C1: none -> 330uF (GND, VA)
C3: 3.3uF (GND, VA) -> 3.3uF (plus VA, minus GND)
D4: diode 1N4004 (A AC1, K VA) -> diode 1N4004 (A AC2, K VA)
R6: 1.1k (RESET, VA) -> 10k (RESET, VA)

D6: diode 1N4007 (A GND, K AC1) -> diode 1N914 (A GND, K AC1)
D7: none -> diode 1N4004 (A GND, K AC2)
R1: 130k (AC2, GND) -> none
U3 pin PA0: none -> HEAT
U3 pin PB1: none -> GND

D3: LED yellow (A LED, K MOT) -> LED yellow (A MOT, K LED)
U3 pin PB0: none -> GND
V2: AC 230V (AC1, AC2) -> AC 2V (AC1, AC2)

What the task asks
Return the data above in full. Keep every line exactly as it is.

Task solution
C1: none -> 330uF (GND, VA)
C3: 3.3uF (GND, VA) -> 3.3uF (plus VA, minus GND)
D4: diode 1N4004 (A AC1, K VA) -> diode 1N4004 (A AC2, K VA)
R6: 1.1k (RESET, VA) -> 10k (RESET, VA)

D6: diode 1N4007 (A GND, K AC1) -> diode 1N914 (A GND, K AC1)
D7: none -> diode 1N4004 (A GND, K AC2)
R1: 130k (AC2, GND) -> none
U3 pin PA0: none -> HEAT
U3 pin PB1: none -> GND

D3: LED yellow (A LED, K MOT) -> LED yellow (A MOT, K LED)
U3 pin PB0: none -> GND
V2: AC 230V (AC1, AC2) -> AC 2V (AC1, AC2)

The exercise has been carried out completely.